*Provided records*
^^^^^^^^
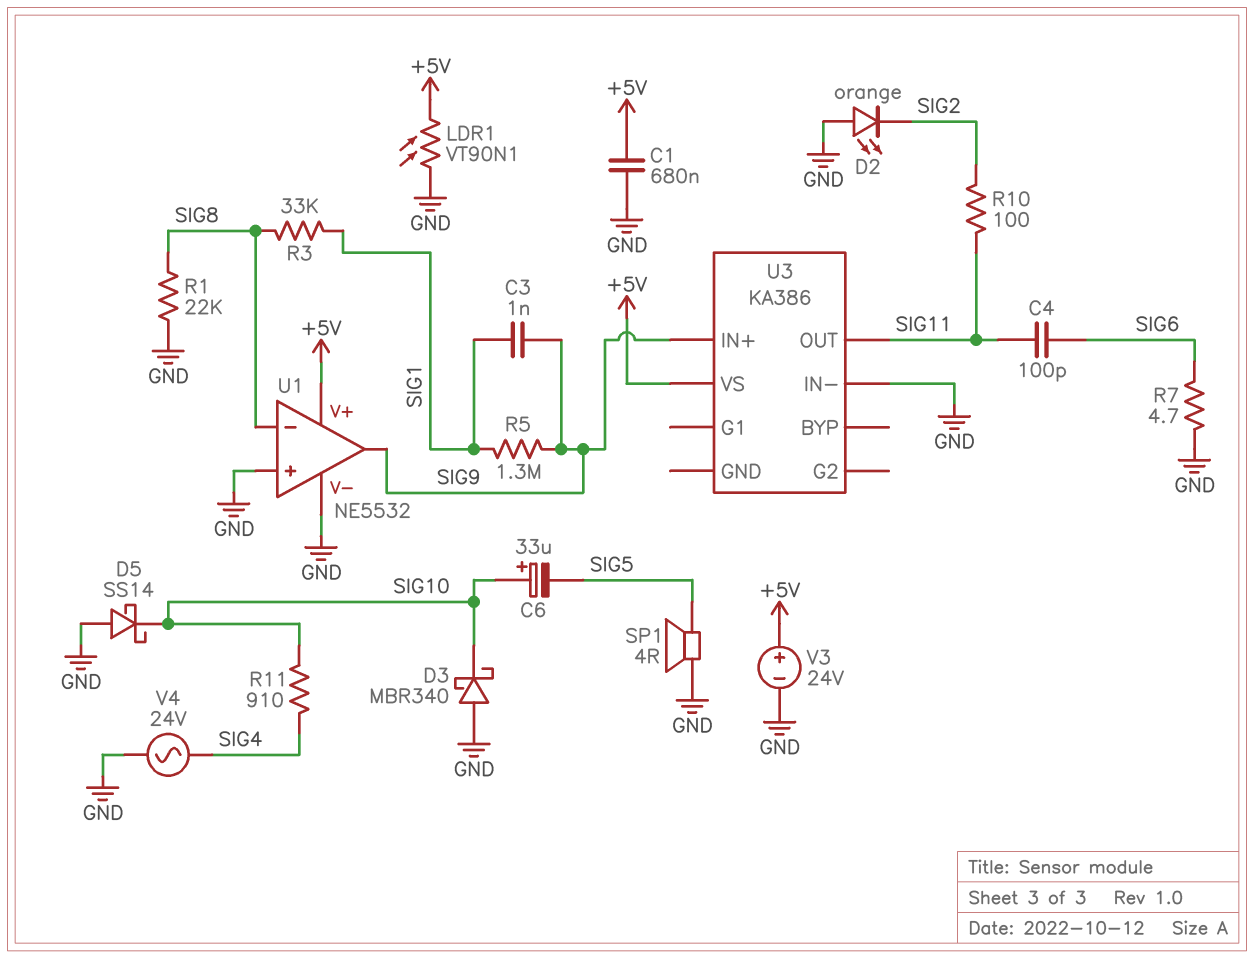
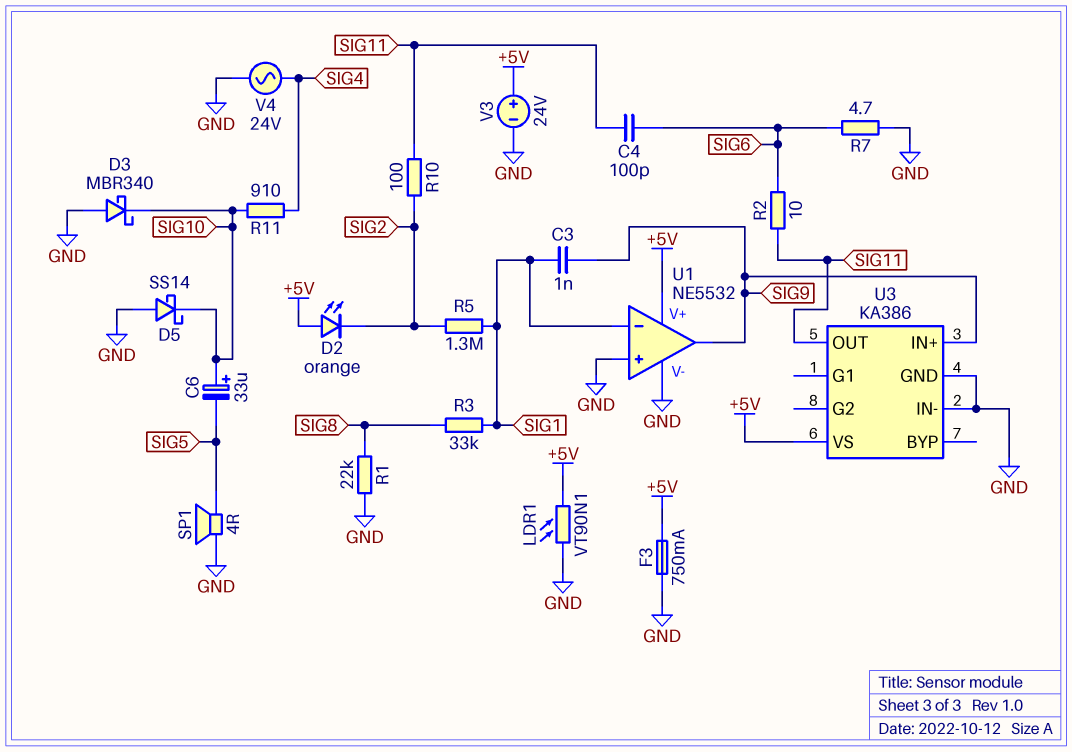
C1: 680nF (+5V, GND) -> none
D2: LED orange (A GND, K SIG2) -> LED orange (A +5V, K SIG2)
F3: none -> 750mA (+5V, GND)
R2: none -> 10 (SIG6, SIG11)
R5: 1.3M (SIG1, SIG9) -> 1.3M (SIG1, SIG2)
U1 pin in-: SIG8 -> SIG1
U3 pin GND: none -> GND

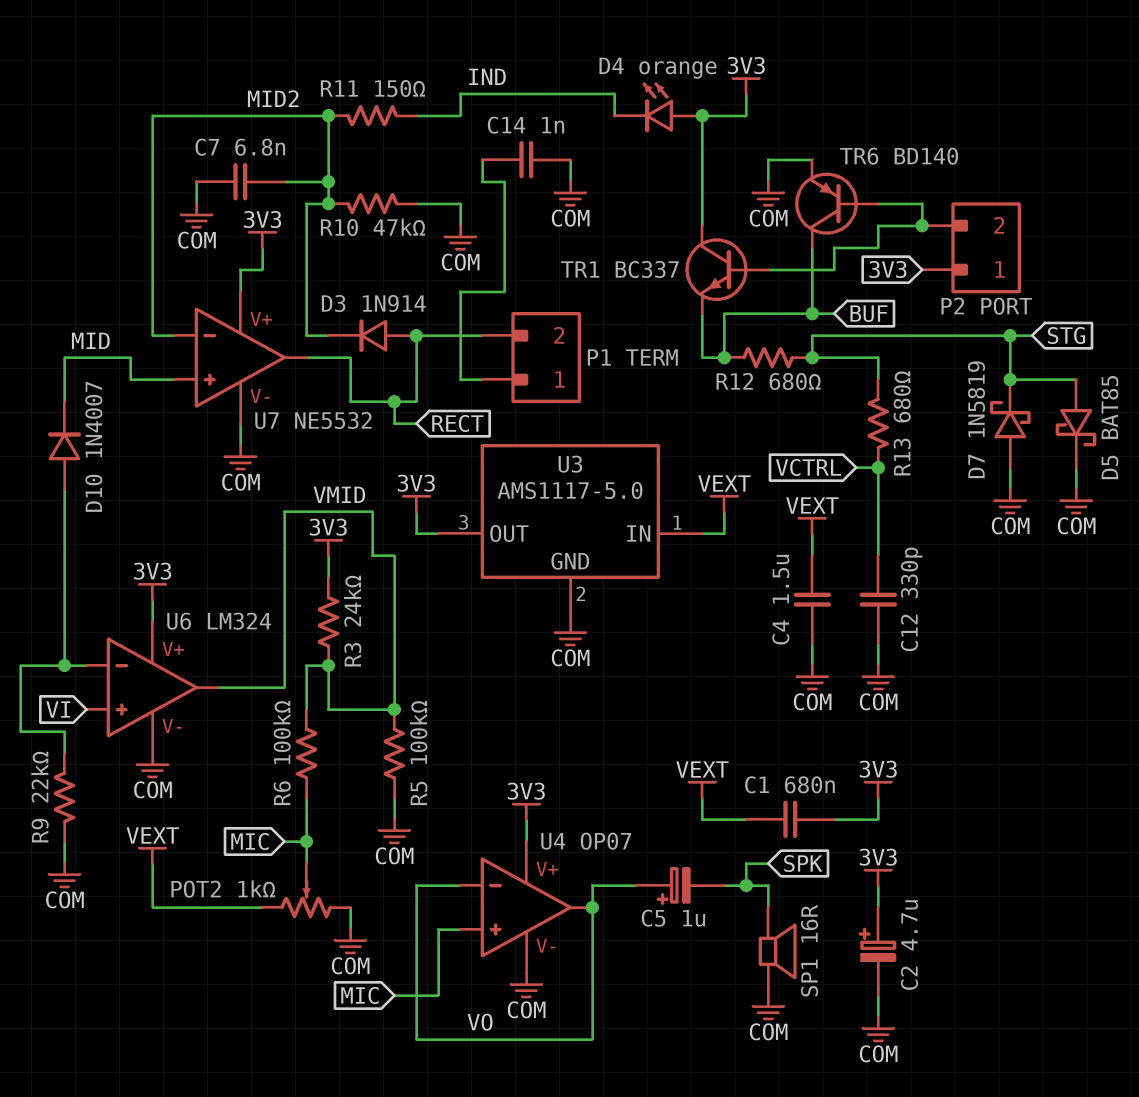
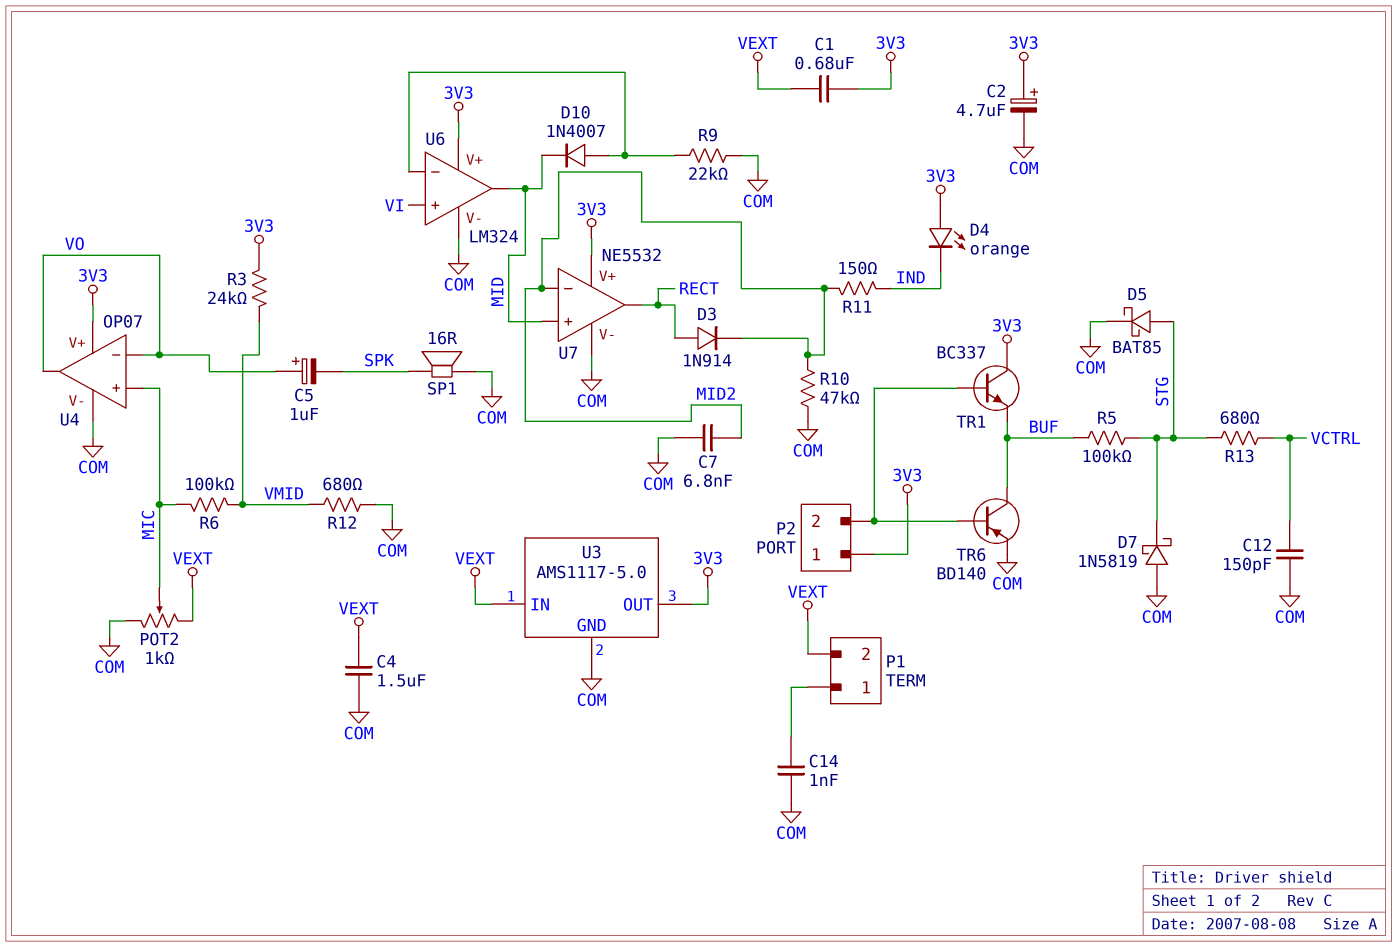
C12: 330pF (COM, VCTRL) -> 150pF (COM, VCTRL)
P1 pin 2: RECT -> VEXT
R5: 100k (COM, VMID) -> 100k (BUF, STG)
R12: 680 (BUF, STG) -> 680 (COM, VMID)
U6 pin out: VMID -> MID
^^^^^^^^
*Your objective*
Repeat the lines above, starting at the first and stopping after the line that holds "U3 pin GND: none -> GND", with the pictures left out.

*Exercise answer*
C1: 680nF (+5V, GND) -> none
D2: LED orange (A GND, K SIG2) -> LED orange (A +5V, K SIG2)
F3: none -> 750mA (+5V, GND)
R2: none -> 10 (SIG6, SIG11)
R5: 1.3M (SIG1, SIG9) -> 1.3M (SIG1, SIG2)
U1 pin in-: SIG8 -> SIG1
U3 pin GND: none -> GND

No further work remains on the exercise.